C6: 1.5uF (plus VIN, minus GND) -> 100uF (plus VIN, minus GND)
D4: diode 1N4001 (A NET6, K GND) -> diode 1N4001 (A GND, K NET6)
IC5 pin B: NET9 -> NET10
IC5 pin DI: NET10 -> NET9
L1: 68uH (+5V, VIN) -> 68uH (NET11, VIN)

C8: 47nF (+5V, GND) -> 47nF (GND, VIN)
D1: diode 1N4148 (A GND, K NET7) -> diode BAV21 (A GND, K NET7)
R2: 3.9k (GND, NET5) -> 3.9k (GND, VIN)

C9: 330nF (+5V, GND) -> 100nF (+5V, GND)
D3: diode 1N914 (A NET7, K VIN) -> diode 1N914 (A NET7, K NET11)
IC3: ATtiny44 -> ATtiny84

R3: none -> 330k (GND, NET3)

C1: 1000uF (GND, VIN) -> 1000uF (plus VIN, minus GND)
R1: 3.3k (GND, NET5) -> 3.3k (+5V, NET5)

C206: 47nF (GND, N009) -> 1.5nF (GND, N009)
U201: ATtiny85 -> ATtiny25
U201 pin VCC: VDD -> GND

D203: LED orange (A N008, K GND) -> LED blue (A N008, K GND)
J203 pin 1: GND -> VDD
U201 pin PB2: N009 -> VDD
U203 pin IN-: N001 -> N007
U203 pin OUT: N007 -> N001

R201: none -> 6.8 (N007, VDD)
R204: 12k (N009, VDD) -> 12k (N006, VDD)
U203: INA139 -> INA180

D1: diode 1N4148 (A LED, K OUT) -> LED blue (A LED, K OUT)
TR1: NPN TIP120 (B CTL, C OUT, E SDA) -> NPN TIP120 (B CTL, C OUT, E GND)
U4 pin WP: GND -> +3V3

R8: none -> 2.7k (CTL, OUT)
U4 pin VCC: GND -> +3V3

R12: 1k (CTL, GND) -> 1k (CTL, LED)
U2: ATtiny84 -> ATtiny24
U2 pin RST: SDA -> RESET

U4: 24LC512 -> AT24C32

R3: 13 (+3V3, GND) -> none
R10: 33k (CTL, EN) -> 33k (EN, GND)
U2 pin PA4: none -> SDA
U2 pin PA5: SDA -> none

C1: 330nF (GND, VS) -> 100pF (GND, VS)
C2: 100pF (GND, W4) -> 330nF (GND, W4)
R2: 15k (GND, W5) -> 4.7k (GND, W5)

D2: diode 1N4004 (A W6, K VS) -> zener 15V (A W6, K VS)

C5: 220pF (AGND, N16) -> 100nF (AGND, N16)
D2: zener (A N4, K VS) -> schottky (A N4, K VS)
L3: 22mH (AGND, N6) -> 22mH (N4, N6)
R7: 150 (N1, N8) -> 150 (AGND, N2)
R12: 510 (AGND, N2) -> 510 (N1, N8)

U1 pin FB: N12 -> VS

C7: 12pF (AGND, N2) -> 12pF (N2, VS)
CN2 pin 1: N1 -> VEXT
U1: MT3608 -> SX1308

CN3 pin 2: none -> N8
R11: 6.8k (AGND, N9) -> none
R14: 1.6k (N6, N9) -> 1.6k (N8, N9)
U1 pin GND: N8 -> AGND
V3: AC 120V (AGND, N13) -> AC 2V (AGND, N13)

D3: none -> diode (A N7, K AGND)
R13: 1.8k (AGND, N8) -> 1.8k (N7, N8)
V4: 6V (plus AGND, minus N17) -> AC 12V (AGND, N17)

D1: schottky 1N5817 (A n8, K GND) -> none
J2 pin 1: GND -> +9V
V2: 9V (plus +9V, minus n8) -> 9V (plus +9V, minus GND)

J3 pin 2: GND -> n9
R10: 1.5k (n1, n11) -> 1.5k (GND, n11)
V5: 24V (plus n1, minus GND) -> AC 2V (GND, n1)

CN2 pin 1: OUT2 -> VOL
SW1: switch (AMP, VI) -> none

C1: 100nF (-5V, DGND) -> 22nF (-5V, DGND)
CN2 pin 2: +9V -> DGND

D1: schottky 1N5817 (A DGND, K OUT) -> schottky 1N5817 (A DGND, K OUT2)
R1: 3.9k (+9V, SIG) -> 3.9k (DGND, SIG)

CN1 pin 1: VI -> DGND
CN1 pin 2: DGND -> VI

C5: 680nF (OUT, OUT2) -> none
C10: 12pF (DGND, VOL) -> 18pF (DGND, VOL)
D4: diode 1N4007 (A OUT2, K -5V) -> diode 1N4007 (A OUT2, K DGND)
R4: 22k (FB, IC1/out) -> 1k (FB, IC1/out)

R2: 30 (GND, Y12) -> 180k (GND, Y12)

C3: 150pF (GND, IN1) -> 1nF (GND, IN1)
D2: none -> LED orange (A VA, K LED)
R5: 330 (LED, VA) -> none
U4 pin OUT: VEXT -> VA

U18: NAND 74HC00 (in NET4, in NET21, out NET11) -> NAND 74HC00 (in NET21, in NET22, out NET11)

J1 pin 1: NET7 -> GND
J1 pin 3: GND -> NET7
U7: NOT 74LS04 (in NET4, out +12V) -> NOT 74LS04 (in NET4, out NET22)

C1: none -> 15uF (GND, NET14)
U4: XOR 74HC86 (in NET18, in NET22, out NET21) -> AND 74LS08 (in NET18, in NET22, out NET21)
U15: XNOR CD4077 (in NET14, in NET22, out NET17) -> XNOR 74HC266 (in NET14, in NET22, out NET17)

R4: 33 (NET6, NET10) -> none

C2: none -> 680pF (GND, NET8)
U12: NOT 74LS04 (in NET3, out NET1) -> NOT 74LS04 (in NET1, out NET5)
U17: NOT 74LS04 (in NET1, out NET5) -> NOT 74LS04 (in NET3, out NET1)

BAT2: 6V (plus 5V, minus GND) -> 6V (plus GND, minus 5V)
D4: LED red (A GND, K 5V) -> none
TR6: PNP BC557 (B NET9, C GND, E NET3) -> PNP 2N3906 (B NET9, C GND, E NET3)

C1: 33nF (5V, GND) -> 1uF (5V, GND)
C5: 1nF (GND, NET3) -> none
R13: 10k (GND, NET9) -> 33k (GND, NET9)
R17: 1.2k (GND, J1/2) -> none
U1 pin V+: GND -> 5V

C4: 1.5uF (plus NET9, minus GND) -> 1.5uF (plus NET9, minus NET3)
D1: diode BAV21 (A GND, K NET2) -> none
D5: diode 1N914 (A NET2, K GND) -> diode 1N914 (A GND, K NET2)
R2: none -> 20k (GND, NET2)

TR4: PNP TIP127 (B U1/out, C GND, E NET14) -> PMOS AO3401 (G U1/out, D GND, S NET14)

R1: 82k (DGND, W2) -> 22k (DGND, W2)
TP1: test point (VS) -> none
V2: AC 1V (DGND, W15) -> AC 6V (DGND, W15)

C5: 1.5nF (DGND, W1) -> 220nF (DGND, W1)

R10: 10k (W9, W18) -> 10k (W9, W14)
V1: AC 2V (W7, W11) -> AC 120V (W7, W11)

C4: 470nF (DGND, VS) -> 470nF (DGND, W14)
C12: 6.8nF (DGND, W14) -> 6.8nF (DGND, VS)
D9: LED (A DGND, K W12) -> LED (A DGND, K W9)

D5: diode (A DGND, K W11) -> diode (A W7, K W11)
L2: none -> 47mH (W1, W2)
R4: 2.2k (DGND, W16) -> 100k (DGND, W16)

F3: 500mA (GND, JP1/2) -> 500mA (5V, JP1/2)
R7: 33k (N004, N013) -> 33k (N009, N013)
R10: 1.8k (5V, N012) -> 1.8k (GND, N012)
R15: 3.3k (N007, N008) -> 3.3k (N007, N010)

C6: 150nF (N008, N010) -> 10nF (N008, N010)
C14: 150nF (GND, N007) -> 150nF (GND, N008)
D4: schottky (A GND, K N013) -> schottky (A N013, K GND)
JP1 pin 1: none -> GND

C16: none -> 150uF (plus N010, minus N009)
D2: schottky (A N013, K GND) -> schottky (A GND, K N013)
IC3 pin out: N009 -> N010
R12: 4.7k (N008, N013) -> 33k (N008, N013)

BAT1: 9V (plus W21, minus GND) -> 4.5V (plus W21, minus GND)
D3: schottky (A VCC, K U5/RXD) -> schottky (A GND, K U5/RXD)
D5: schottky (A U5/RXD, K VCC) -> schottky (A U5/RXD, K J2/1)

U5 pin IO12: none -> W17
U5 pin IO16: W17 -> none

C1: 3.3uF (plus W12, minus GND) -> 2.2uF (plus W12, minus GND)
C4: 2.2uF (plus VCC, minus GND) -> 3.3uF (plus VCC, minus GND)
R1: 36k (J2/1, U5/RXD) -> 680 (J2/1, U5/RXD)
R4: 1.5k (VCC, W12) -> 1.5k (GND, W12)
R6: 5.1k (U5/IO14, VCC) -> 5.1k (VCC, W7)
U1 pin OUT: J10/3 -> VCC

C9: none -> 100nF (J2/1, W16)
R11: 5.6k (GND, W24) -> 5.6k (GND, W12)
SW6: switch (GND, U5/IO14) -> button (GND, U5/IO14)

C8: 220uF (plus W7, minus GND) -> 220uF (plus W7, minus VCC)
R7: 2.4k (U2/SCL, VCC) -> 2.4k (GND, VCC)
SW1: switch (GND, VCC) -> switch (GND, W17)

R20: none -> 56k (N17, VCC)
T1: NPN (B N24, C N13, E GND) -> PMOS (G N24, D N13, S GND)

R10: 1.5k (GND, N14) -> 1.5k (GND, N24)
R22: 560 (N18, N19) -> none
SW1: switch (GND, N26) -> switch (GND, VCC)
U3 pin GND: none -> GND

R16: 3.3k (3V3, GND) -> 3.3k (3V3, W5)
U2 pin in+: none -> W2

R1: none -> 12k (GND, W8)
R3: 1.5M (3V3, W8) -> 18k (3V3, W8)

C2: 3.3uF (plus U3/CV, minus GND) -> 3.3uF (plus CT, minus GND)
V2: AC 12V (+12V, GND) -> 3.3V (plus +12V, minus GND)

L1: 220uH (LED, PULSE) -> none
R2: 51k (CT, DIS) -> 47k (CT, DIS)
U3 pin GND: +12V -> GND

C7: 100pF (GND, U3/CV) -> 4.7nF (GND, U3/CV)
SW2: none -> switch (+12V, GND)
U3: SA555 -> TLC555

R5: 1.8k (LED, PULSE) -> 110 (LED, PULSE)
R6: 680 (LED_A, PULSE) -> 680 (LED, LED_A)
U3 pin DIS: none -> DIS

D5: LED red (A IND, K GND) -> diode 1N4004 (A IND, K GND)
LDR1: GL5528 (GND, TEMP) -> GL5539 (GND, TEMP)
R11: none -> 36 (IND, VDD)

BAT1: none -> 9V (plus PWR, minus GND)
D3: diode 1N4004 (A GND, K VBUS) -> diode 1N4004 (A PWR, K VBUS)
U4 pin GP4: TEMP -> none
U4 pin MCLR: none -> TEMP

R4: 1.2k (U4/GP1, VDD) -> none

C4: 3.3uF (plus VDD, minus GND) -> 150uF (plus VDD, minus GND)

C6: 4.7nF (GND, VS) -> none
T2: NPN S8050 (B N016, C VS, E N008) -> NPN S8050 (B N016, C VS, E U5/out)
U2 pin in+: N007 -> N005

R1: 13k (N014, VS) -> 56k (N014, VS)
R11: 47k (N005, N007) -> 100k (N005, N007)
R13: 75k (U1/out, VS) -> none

▶ _WHAT THE TASK REQUIRES_: Within the listing above, give again exactly every line from the line with "CN2 pin 2: +9V -> DGND" through the line with "R2: 30 (GND, Y12) -> 180k (GND, Y12)", both included, and no other line.

▶ _RESULT_:
CN2 pin 2: +9V -> DGND

D1: schottky 1N5817 (A DGND, K OUT) -> schottky 1N5817 (A DGND, K OUT2)
R1: 3.9k (+9V, SIG) -> 3.9k (DGND, SIG)

CN1 pin 1: VI -> DGND
CN1 pin 2: DGND -> VI

C5: 680nF (OUT, OUT2) -> none
C10: 12pF (DGND, VOL) -> 18pF (DGND, VOL)
D4: diode 1N4007 (A OUT2, K -5V) -> diode 1N4007 (A OUT2, K DGND)
R4: 22k (FB, IC1/out) -> 1k (FB, IC1/out)

R2: 30 (GND, Y12) -> 180k (GND, Y12)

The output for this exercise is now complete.